═════ The input ═════
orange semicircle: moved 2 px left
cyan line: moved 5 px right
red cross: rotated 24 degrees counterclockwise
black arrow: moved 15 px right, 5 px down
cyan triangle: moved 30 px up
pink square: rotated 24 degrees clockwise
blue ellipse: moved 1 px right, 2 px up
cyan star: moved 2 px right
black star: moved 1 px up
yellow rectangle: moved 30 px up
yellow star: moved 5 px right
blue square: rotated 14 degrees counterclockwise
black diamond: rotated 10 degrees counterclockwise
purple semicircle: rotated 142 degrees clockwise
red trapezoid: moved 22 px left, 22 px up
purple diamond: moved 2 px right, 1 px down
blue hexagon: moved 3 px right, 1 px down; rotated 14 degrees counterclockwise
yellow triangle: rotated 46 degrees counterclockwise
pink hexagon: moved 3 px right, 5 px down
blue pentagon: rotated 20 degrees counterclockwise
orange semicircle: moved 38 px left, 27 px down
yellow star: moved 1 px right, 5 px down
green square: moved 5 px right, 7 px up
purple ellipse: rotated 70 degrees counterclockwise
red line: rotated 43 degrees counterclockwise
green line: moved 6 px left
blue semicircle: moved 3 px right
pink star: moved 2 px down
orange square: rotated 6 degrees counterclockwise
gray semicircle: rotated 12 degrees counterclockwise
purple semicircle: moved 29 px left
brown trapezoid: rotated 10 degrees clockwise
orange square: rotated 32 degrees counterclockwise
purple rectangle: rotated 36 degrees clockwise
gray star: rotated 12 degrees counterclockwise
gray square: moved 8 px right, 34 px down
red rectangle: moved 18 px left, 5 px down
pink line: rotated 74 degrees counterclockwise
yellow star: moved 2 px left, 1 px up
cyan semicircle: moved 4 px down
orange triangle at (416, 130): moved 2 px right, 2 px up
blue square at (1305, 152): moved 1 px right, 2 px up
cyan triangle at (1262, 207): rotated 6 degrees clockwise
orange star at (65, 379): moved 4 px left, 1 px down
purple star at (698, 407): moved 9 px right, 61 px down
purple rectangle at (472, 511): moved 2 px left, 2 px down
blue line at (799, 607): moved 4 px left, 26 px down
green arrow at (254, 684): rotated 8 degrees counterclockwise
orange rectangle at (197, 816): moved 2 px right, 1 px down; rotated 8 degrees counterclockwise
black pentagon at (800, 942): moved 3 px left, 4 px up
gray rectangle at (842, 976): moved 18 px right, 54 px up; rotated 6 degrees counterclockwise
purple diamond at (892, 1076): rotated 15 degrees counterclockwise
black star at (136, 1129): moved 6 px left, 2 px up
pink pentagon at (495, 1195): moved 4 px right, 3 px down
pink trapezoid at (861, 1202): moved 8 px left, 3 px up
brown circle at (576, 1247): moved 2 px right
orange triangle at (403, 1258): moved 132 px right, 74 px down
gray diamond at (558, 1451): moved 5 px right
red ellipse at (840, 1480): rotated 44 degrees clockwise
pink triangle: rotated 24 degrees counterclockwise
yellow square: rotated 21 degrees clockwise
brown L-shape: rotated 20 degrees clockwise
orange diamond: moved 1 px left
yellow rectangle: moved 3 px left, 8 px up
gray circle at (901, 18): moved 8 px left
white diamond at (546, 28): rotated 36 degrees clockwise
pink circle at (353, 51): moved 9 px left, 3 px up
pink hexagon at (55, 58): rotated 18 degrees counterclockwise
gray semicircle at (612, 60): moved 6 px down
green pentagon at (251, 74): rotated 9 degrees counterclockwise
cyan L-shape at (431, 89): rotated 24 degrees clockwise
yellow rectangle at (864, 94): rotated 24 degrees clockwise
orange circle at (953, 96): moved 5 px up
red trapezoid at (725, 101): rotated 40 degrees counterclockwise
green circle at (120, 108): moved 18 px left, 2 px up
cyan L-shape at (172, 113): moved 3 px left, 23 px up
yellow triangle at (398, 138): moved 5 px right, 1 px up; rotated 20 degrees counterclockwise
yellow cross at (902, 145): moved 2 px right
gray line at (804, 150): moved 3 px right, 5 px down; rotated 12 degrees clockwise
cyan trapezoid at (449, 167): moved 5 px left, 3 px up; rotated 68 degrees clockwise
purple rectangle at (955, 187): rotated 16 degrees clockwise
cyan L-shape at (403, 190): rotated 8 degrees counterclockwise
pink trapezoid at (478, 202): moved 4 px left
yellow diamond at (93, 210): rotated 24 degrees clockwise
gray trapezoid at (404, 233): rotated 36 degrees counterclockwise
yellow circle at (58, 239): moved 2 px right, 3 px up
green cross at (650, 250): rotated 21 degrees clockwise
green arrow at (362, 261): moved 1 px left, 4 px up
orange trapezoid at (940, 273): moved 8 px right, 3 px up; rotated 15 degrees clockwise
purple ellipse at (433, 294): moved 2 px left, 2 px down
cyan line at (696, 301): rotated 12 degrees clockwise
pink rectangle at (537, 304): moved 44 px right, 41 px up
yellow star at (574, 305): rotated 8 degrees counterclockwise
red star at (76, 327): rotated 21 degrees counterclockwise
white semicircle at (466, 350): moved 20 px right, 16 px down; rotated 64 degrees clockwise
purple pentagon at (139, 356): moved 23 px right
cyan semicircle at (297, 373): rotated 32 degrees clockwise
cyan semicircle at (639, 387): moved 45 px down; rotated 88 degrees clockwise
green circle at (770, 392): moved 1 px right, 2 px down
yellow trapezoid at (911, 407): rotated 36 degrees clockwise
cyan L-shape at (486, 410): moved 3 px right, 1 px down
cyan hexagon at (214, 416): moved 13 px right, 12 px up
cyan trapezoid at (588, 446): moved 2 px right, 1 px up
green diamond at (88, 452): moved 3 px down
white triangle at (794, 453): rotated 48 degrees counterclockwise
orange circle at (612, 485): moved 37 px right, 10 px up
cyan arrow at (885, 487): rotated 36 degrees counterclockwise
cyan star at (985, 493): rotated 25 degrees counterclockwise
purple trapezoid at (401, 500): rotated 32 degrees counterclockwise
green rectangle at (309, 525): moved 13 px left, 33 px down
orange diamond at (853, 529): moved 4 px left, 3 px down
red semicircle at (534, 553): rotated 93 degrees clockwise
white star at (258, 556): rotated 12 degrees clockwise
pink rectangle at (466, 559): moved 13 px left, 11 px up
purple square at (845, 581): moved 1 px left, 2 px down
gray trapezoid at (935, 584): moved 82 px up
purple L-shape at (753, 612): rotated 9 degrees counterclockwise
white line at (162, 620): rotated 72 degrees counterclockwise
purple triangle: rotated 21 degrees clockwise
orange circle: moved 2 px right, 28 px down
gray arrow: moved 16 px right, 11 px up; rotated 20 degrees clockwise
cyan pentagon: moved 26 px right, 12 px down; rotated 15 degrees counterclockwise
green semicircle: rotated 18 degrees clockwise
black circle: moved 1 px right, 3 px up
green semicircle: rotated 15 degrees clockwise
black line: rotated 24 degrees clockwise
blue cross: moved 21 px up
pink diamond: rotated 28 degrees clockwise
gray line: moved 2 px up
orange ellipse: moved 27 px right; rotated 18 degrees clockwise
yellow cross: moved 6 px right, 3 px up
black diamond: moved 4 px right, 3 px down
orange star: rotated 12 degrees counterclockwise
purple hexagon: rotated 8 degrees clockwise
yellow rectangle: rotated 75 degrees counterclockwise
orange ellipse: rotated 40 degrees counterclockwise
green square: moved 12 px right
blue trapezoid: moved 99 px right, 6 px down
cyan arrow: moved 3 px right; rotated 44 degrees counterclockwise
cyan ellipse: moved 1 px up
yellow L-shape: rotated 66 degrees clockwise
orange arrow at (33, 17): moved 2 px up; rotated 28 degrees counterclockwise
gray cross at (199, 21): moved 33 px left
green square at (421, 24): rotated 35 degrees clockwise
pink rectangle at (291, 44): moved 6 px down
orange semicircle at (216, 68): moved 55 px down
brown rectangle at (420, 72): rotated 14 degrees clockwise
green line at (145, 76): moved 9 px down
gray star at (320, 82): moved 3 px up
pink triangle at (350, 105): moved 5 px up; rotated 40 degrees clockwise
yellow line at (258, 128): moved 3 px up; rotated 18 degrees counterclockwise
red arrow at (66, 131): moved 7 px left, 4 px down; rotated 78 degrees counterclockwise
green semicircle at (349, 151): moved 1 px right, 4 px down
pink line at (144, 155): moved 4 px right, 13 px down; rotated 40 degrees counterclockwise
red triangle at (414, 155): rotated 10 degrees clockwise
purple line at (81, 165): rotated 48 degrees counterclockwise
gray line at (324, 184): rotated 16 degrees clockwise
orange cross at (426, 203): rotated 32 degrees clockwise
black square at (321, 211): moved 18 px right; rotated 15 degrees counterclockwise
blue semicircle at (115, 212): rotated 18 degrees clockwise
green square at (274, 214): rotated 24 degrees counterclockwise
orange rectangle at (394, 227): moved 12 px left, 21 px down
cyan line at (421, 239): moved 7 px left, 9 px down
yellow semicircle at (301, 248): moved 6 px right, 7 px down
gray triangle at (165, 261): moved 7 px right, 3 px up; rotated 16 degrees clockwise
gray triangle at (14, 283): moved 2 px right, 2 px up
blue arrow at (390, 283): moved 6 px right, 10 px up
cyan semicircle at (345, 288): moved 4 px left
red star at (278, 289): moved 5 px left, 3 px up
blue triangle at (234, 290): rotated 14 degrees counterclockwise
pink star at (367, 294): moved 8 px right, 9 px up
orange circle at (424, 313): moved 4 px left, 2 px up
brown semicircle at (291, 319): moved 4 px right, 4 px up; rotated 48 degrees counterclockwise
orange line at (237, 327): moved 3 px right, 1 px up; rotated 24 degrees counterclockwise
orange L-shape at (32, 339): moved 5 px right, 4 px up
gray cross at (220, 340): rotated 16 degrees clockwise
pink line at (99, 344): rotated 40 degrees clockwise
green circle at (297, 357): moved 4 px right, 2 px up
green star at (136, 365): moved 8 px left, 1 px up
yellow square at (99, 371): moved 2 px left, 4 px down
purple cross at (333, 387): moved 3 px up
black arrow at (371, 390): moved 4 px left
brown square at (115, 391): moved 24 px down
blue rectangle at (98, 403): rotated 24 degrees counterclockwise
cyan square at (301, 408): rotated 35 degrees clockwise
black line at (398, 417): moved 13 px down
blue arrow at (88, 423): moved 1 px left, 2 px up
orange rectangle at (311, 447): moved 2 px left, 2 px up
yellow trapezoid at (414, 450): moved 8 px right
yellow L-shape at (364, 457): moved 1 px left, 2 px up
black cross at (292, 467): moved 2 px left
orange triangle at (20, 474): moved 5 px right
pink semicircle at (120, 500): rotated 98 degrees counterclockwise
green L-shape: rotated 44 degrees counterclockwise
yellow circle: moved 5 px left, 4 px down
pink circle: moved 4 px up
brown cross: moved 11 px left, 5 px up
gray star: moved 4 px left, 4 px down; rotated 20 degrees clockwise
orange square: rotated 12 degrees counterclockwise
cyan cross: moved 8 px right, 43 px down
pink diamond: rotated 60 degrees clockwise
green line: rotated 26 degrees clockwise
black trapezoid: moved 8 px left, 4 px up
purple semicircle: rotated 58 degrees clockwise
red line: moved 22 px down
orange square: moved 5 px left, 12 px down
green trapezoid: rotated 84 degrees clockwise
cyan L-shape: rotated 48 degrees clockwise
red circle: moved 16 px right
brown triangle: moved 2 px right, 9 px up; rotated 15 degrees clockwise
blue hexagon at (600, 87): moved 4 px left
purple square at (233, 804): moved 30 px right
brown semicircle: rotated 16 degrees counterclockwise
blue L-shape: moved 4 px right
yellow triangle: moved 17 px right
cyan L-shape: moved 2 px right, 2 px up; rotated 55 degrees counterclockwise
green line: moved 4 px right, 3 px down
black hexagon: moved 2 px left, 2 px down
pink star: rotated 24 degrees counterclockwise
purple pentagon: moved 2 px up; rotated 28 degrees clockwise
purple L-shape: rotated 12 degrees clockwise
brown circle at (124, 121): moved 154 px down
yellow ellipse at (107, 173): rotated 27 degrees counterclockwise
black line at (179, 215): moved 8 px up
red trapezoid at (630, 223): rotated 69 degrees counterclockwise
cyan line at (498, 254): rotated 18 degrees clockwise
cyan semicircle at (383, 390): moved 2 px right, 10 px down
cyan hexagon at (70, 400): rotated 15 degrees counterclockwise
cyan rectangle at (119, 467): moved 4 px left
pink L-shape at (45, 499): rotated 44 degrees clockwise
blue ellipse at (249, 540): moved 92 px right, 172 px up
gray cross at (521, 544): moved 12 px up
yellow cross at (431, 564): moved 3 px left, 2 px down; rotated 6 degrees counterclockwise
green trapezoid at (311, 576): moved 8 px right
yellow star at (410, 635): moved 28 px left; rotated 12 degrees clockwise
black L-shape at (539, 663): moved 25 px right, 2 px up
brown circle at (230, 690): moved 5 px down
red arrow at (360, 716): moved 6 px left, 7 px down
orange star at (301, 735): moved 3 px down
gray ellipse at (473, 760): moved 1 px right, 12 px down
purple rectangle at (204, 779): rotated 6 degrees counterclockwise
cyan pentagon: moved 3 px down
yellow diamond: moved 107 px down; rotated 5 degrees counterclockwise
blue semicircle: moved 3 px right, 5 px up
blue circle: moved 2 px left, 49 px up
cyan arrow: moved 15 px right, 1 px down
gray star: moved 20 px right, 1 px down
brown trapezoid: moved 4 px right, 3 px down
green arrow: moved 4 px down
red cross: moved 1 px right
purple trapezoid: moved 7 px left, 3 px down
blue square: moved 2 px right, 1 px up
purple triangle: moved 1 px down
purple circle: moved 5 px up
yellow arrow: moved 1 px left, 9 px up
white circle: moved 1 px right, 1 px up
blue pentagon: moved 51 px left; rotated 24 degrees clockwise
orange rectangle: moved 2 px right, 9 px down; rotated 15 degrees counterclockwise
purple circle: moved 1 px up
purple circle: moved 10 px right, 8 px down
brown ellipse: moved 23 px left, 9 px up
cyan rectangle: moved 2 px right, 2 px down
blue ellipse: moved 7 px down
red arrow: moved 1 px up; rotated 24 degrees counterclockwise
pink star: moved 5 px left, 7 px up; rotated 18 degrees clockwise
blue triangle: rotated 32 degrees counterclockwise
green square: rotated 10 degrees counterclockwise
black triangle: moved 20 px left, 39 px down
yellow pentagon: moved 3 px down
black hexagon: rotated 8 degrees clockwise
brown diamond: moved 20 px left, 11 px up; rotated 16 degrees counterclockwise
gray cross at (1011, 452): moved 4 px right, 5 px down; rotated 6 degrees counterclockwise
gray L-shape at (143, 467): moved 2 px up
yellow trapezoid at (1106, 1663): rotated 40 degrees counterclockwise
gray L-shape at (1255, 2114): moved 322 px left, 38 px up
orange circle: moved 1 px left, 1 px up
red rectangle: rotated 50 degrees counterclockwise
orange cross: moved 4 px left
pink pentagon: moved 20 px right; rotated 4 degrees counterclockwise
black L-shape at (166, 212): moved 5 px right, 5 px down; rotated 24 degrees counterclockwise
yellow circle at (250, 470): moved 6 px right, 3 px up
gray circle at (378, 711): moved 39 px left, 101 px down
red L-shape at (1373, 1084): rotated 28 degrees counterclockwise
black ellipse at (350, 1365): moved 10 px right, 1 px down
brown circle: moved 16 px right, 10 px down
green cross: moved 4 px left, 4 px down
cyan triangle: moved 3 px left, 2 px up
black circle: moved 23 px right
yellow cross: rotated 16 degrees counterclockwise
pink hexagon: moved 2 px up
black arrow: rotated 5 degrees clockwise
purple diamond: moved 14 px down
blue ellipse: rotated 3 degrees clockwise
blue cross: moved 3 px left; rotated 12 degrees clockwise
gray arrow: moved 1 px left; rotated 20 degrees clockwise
═════
== Exercise brief ==
Where a line of the records has the string "white", return that line.

== Exercise result ==
white diamond at (546, 28): rotated 36 degrees clockwise
white semicircle at (466, 350): moved 20 px right, 16 px down; rotated 64 degrees clockwise
white triangle at (794, 453): rotated 48 degrees counterclockwise
white star at (258, 556): rotated 12 degrees clockwise
white line at (162, 620): rotated 72 degrees counterclockwise
white circle: moved 1 px right, 1 px up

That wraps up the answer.